### Recorded data:

+--

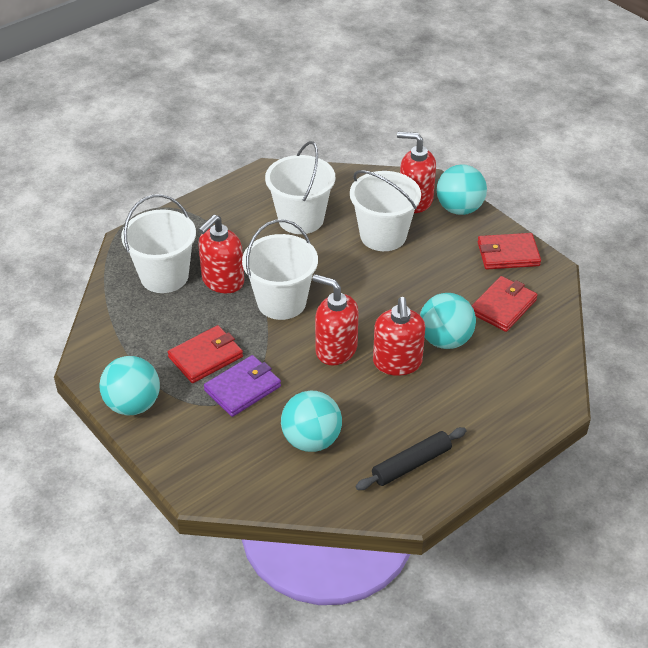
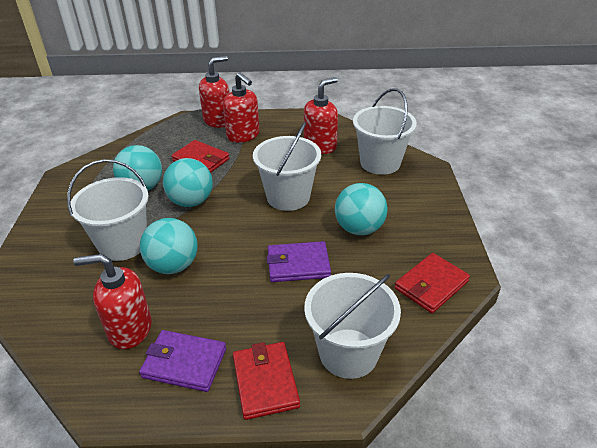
black rolling pin: 1 -> 0
purple wallet: 1 -> 2

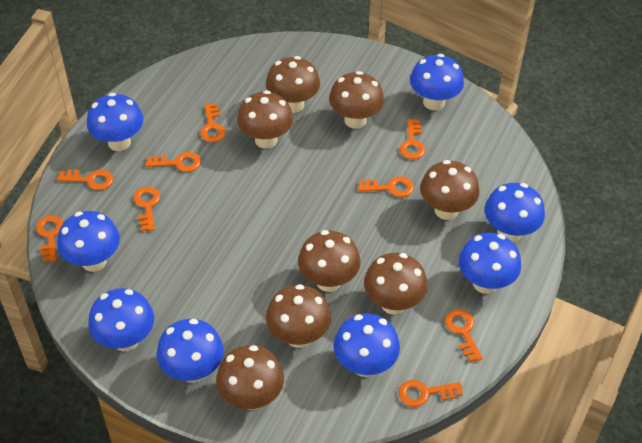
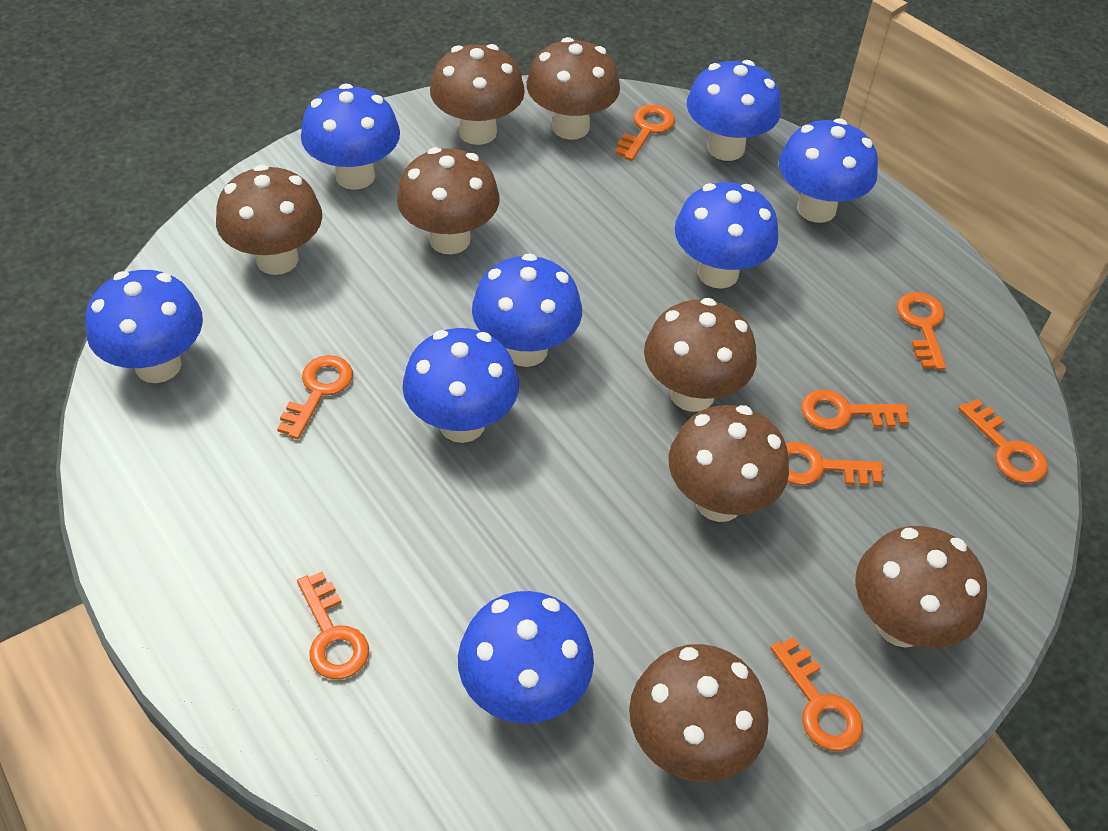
orange key: 9 -> 8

+--

### How to complete this task:
A faithful, word-for-word copy of the data is needed; the pictures should not appear in it.

### Final answer:
black rolling pin: 1 -> 0
purple wallet: 1 -> 2

orange key: 9 -> 8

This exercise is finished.